**What the task requires:** Please repeat the whole listing exactly, but leave the pictures out.

**Stored data:**

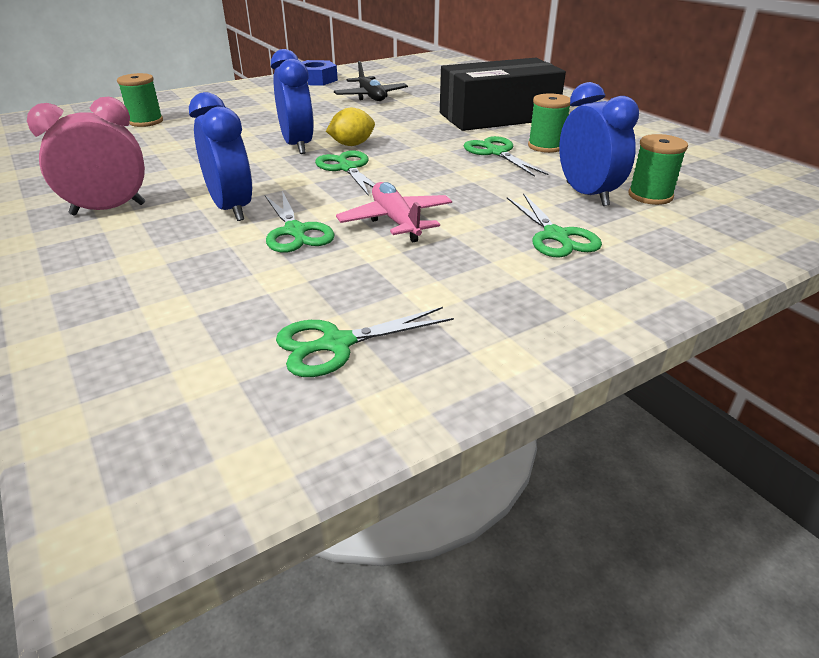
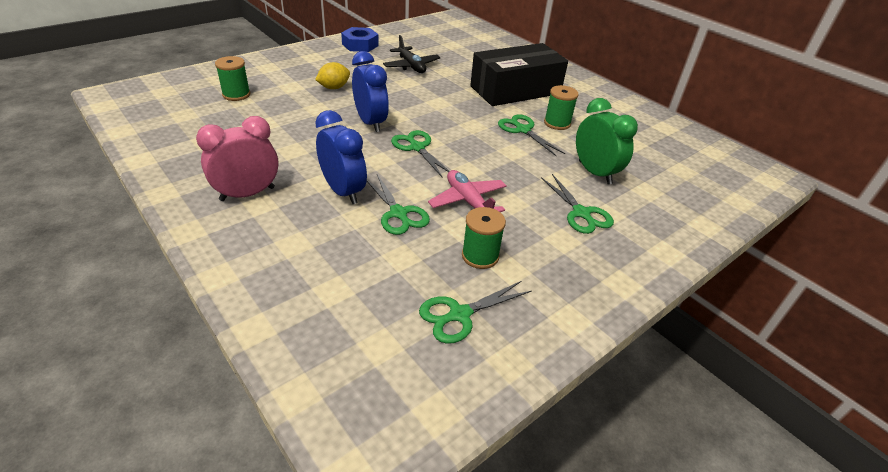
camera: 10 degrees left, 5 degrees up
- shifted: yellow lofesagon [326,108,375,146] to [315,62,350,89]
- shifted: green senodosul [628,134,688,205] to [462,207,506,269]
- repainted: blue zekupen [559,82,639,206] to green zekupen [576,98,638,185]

**Task answer:**
camera: 10 degrees left, 5 degrees up
- shifted: yellow lofesagon [326,108,375,146] to [315,62,350,89]
- shifted: green senodosul [628,134,688,205] to [462,207,506,269]
- repainted: blue zekupen [559,82,639,206] to green zekupen [576,98,638,185]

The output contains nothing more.